**EXERCISE BRIEF:**
Print out every line of the material exactly. Include no pictures.

**RECORDS PROVIDED:**

== Segment start ==

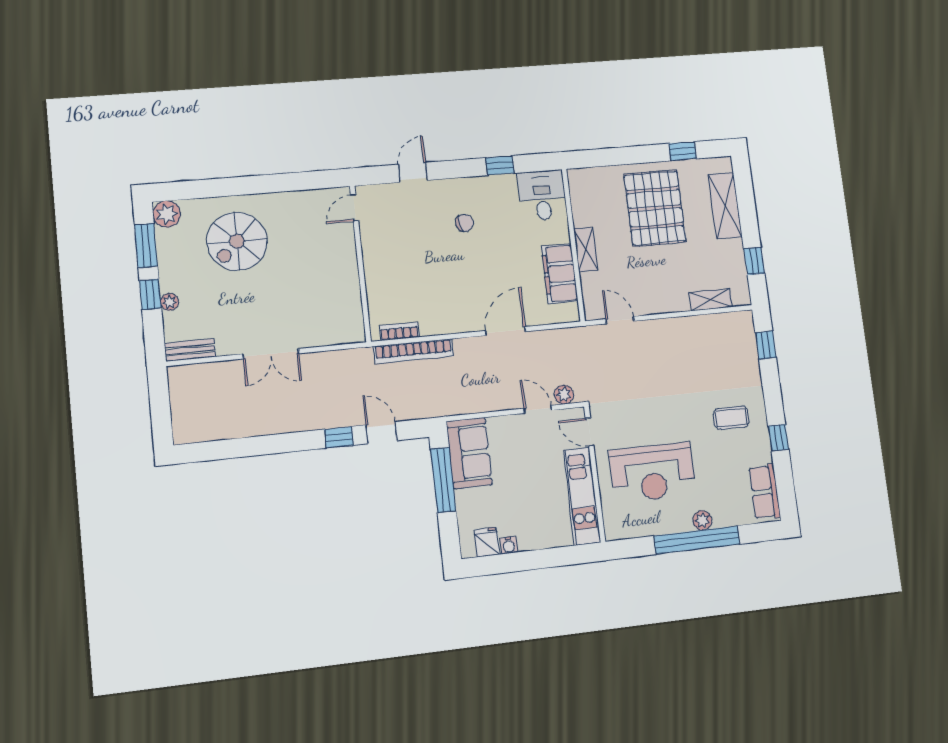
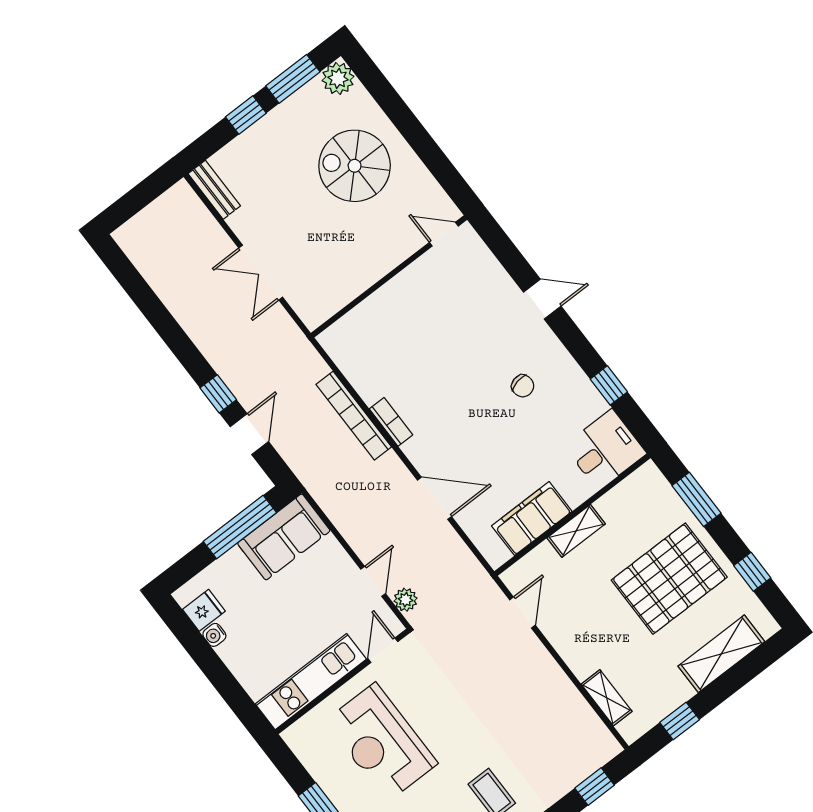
window: (612, 157) -> (696, 499), added
door: (355, 208) -> (444, 234), moved
wall: (360, 263) -> (389, 276), moved
plant: (170, 302) -> (250, 139), removed
bookcase: (399, 331) -> (391, 422), moved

== Segment end ==

**ANSWER TO THIS PROBLEM:**
window: (612, 157) -> (696, 499), added
door: (355, 208) -> (444, 234), moved
wall: (360, 263) -> (389, 276), moved
plant: (170, 302) -> (250, 139), removed
bookcase: (399, 331) -> (391, 422), moved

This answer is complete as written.